** Assignment **
Exact repetition of a range: find the line containing "move: brown lightbulb" and the line containing "insert: teal tin [647,229,687,292]" in the material below, then repeat both and all lines between them, leaving pictures out.

** Records for this exercise **
>>

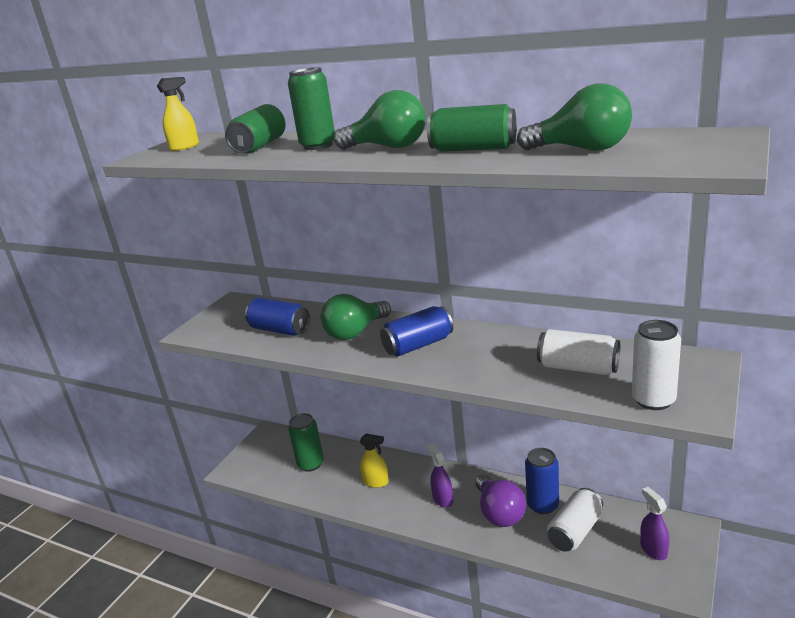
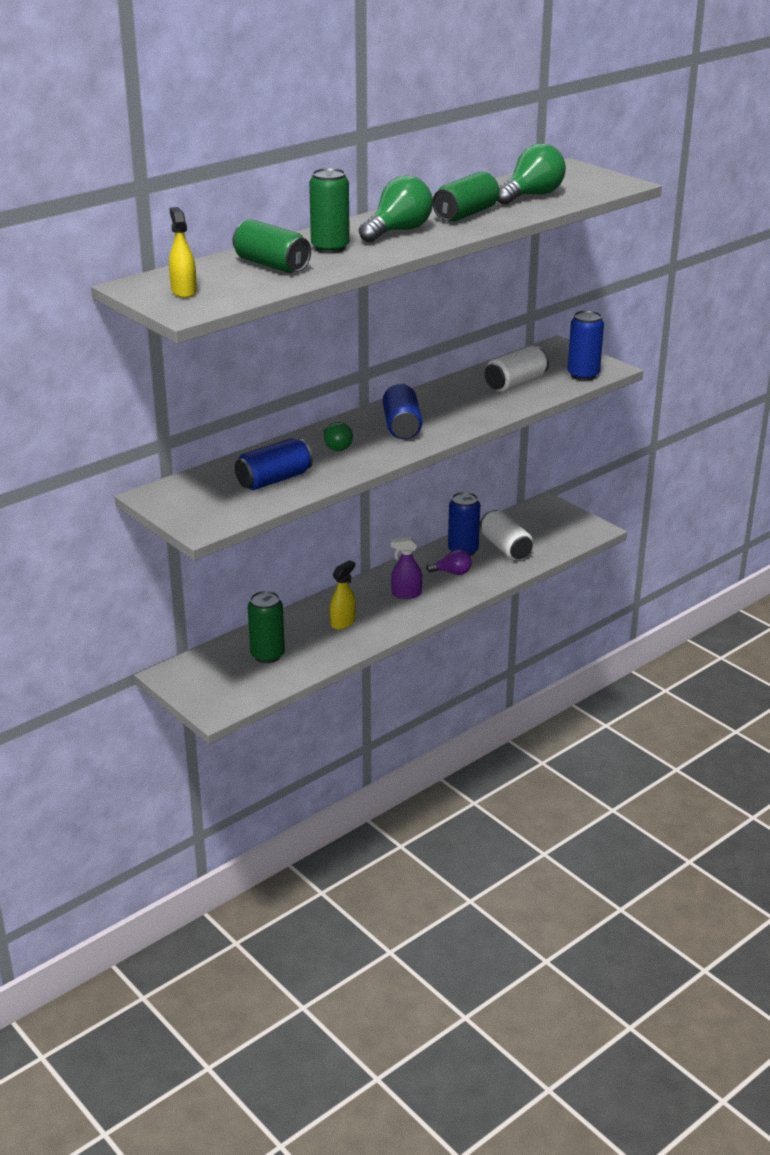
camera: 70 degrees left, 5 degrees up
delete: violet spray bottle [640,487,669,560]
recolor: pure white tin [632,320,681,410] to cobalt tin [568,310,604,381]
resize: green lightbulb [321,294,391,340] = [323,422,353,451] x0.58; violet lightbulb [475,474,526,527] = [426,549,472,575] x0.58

<<
>>

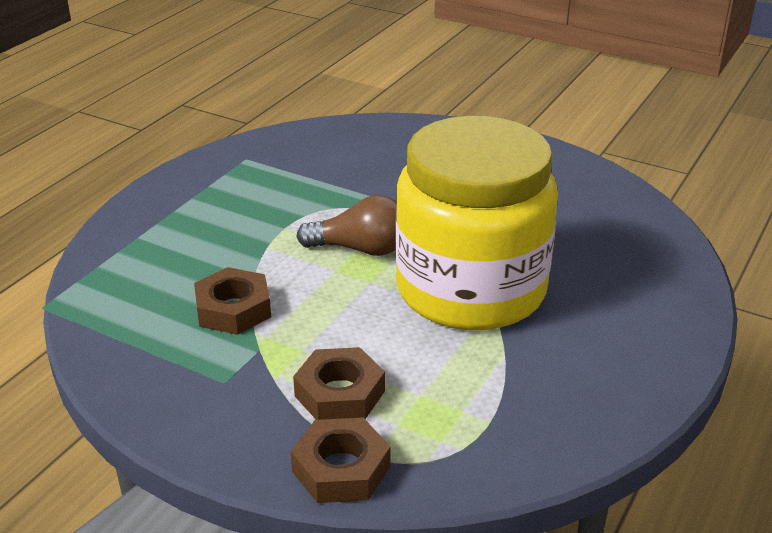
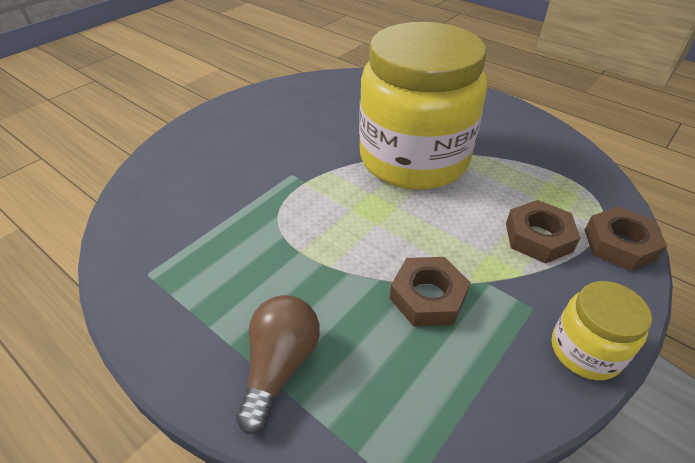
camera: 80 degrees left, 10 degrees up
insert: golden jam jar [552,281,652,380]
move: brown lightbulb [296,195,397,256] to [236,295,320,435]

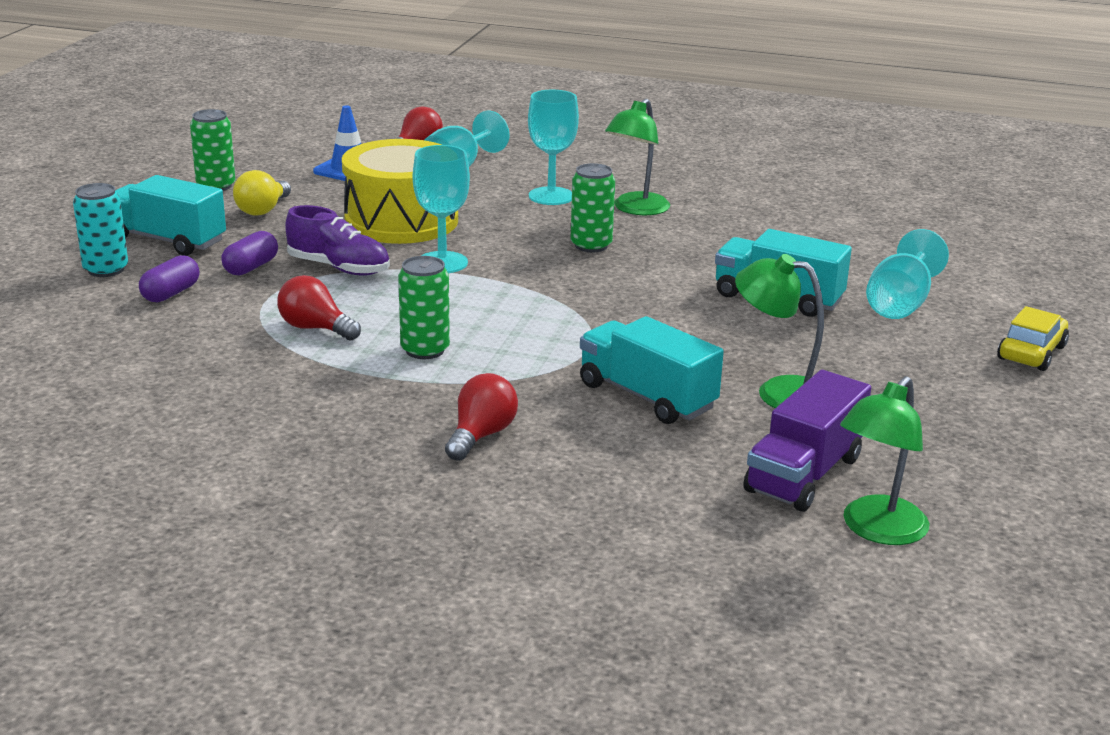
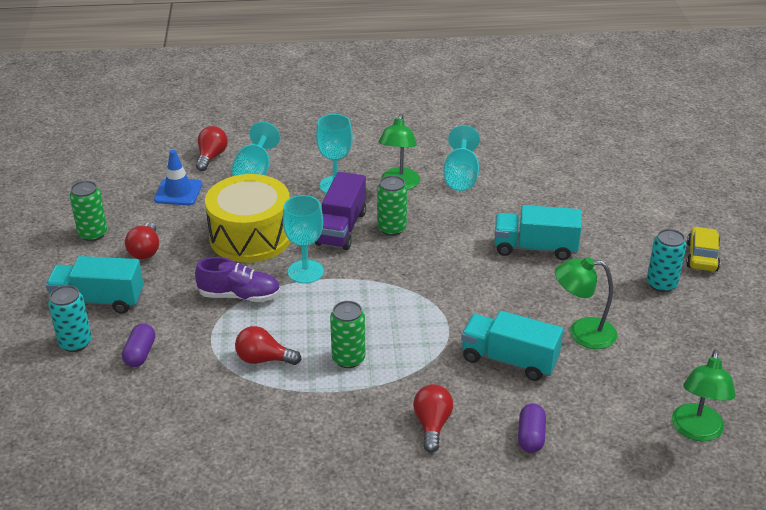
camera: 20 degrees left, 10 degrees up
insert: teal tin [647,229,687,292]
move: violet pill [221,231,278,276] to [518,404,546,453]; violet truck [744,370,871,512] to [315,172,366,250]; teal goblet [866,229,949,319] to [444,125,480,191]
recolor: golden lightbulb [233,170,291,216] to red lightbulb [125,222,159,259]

<<

** Result of this exercise **
move: brown lightbulb [296,195,397,256] to [236,295,320,435]

camera: 20 degrees left, 10 degrees up
insert: teal tin [647,229,687,292]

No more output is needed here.